Could you repeat every record below exactly as written?

● **Stored items**
*** Block opens ***

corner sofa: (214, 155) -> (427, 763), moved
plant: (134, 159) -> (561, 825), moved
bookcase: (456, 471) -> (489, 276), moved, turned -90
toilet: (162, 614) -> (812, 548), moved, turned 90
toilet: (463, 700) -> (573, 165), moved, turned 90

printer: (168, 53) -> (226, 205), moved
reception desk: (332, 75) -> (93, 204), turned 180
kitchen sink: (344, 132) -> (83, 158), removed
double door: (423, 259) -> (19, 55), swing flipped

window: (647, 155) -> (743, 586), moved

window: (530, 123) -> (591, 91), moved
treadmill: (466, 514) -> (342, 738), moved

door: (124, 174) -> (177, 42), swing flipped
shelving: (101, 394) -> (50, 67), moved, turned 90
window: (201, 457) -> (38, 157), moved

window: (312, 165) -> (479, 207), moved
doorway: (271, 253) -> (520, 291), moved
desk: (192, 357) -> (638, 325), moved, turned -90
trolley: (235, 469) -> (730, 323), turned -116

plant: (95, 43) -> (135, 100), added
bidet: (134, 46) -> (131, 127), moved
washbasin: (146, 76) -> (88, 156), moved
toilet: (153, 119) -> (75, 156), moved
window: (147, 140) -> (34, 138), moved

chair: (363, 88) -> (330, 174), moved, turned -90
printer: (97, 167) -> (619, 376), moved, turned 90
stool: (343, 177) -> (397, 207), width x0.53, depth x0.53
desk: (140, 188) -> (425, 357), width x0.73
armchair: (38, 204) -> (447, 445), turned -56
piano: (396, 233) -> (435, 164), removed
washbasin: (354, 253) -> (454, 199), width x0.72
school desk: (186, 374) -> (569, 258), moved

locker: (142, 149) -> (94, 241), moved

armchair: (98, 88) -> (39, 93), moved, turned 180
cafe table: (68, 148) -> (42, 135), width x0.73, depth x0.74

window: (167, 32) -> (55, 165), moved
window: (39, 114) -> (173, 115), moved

*** Block closes ***

● **ANSWER**
corner sofa: (214, 155) -> (427, 763), moved
plant: (134, 159) -> (561, 825), moved
bookcase: (456, 471) -> (489, 276), moved, turned -90
toilet: (162, 614) -> (812, 548), moved, turned 90
toilet: (463, 700) -> (573, 165), moved, turned 90

printer: (168, 53) -> (226, 205), moved
reception desk: (332, 75) -> (93, 204), turned 180
kitchen sink: (344, 132) -> (83, 158), removed
double door: (423, 259) -> (19, 55), swing flipped

window: (647, 155) -> (743, 586), moved

window: (530, 123) -> (591, 91), moved
treadmill: (466, 514) -> (342, 738), moved

door: (124, 174) -> (177, 42), swing flipped
shelving: (101, 394) -> (50, 67), moved, turned 90
window: (201, 457) -> (38, 157), moved

window: (312, 165) -> (479, 207), moved
doorway: (271, 253) -> (520, 291), moved
desk: (192, 357) -> (638, 325), moved, turned -90
trolley: (235, 469) -> (730, 323), turned -116

plant: (95, 43) -> (135, 100), added
bidet: (134, 46) -> (131, 127), moved
washbasin: (146, 76) -> (88, 156), moved
toilet: (153, 119) -> (75, 156), moved
window: (147, 140) -> (34, 138), moved

chair: (363, 88) -> (330, 174), moved, turned -90
printer: (97, 167) -> (619, 376), moved, turned 90
stool: (343, 177) -> (397, 207), width x0.53, depth x0.53
desk: (140, 188) -> (425, 357), width x0.73
armchair: (38, 204) -> (447, 445), turned -56
piano: (396, 233) -> (435, 164), removed
washbasin: (354, 253) -> (454, 199), width x0.72
school desk: (186, 374) -> (569, 258), moved

locker: (142, 149) -> (94, 241), moved

armchair: (98, 88) -> (39, 93), moved, turned 180
cafe table: (68, 148) -> (42, 135), width x0.73, depth x0.74

window: (167, 32) -> (55, 165), moved
window: (39, 114) -> (173, 115), moved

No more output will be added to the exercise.